**EXERCISE**
Of all the lines in the entries, how many carry the word "pencil"? The reply is that number and no more.

**DATA EXTRACTS**
-----
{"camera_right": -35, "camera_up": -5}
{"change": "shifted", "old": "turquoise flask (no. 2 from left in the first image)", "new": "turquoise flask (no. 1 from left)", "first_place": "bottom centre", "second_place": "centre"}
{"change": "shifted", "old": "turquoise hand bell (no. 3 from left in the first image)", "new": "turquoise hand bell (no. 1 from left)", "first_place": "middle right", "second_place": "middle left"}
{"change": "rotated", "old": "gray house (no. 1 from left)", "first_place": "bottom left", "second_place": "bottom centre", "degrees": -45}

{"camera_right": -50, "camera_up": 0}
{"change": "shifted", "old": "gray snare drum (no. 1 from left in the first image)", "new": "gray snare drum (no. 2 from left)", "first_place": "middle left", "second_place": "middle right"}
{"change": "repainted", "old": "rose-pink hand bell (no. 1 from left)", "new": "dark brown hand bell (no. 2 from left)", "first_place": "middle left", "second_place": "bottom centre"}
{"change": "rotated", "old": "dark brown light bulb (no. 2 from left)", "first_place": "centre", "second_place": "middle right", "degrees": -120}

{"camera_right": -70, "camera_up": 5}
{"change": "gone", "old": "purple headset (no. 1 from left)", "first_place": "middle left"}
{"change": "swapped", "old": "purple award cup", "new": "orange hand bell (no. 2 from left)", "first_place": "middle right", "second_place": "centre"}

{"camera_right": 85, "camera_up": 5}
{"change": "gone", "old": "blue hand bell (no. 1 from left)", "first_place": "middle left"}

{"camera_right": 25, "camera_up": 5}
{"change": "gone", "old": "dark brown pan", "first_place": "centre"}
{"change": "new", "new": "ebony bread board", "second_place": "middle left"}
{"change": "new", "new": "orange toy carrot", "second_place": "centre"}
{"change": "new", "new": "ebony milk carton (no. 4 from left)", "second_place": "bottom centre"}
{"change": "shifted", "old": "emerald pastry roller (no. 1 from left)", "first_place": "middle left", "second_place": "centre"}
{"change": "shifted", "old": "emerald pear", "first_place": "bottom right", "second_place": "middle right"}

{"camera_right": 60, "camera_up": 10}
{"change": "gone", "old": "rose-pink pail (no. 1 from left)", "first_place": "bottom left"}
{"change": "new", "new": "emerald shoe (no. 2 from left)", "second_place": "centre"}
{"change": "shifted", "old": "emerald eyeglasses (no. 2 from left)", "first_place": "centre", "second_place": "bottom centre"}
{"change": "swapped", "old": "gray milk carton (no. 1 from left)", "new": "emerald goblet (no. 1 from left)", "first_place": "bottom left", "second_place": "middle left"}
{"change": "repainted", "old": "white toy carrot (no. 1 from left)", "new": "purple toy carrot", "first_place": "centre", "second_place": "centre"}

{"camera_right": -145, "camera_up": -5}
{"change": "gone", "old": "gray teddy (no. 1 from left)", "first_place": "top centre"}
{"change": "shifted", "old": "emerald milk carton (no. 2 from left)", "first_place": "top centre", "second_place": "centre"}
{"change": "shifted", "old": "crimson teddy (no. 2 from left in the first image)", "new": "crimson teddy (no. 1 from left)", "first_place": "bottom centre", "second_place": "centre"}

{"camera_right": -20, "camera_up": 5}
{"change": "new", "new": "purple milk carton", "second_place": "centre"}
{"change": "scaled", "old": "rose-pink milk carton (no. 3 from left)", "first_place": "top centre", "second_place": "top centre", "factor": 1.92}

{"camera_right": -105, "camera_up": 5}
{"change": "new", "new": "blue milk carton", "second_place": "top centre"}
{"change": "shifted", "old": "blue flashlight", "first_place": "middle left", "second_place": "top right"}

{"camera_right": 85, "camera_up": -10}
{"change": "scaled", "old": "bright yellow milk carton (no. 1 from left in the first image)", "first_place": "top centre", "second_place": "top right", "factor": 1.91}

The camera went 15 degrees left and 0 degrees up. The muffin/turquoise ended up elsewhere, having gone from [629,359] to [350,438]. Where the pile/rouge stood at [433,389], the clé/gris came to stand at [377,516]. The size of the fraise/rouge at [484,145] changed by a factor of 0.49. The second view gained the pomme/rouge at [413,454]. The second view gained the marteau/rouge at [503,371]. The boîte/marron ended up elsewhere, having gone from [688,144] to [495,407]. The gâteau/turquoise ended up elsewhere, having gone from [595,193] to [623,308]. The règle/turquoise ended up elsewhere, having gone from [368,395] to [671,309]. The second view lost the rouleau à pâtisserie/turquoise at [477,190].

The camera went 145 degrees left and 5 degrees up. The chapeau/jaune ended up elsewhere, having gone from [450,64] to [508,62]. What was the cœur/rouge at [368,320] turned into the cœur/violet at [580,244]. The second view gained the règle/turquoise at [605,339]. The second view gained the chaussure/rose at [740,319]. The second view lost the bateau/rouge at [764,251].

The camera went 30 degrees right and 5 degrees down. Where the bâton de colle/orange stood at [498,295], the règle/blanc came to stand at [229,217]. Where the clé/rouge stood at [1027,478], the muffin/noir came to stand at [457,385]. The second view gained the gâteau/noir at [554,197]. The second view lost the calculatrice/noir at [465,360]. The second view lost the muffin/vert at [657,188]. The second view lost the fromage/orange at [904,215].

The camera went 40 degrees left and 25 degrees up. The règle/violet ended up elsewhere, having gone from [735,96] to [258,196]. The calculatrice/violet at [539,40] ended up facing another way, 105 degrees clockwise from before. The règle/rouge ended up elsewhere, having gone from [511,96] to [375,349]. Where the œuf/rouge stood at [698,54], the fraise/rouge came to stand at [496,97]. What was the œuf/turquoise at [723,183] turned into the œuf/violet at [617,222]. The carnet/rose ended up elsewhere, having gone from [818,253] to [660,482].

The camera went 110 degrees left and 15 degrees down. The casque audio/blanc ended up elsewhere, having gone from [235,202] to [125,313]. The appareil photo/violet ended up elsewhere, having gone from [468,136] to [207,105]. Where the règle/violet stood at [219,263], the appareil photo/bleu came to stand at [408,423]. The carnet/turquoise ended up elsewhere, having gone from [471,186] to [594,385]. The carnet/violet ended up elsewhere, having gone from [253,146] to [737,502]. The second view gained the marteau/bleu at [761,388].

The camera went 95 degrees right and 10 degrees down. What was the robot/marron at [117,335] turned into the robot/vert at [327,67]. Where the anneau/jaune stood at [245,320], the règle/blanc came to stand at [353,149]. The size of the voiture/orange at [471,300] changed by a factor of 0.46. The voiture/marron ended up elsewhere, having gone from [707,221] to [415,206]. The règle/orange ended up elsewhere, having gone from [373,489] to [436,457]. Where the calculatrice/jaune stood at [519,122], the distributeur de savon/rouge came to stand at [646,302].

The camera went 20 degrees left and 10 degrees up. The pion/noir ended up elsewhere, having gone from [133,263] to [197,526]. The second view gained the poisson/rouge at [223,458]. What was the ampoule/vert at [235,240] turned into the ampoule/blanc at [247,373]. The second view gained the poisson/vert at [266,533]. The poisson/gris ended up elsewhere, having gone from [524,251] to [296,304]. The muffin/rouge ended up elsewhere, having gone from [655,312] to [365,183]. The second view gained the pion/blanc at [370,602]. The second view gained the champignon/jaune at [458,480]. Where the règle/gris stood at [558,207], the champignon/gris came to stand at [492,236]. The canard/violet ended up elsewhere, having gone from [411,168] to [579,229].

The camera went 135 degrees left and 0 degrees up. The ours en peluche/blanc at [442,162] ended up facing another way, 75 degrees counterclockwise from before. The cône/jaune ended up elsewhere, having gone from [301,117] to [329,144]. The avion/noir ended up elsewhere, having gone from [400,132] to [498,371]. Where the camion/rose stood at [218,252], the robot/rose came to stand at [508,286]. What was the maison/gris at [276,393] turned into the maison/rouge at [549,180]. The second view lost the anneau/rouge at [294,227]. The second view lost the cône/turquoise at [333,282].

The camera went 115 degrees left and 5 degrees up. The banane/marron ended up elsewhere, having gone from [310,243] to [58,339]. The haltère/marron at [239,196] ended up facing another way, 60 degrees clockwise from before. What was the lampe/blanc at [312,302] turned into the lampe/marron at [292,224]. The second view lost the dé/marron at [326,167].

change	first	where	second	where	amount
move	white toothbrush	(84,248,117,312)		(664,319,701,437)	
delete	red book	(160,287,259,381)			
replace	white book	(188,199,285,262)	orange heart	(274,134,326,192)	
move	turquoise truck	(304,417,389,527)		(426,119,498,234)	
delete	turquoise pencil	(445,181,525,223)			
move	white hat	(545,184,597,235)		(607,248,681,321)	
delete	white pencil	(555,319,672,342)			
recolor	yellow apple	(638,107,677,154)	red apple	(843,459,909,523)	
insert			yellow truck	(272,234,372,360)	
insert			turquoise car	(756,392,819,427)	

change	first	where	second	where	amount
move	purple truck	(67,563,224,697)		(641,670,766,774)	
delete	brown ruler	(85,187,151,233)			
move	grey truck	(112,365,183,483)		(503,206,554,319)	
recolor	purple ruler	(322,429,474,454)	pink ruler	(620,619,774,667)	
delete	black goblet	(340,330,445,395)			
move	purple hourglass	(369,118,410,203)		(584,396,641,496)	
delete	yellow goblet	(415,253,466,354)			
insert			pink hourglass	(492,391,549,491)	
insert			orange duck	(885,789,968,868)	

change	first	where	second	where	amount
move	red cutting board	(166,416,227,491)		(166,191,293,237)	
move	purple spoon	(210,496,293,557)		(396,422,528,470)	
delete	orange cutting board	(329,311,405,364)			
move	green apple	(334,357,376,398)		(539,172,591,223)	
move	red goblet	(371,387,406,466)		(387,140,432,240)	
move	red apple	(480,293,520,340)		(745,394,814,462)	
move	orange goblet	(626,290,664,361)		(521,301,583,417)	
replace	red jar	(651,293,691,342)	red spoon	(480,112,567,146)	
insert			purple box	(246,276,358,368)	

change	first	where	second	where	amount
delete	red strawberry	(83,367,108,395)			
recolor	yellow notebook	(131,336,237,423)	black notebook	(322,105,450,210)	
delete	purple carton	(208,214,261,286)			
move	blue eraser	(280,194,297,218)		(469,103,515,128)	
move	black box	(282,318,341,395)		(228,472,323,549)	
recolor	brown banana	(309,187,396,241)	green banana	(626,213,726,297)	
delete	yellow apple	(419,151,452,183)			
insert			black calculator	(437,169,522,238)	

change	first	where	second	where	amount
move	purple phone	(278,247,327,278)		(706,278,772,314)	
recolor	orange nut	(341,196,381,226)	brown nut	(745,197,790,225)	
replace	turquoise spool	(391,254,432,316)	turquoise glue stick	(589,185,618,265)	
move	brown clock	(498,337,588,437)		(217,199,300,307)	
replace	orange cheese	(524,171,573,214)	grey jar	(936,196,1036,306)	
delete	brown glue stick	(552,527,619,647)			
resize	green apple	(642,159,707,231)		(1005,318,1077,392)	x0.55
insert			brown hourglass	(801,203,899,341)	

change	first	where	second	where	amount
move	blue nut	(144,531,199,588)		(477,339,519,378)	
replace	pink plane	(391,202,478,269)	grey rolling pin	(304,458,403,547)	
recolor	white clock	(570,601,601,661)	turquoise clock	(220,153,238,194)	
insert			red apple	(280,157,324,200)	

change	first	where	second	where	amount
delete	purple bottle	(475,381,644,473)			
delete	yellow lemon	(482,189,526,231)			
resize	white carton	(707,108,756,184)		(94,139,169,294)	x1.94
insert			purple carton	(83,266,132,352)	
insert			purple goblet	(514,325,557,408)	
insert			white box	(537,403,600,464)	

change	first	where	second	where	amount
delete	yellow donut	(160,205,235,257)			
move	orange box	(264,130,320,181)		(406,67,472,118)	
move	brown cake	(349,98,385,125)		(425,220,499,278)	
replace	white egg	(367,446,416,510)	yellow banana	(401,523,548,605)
-----
**EXERCISE RESULT**
2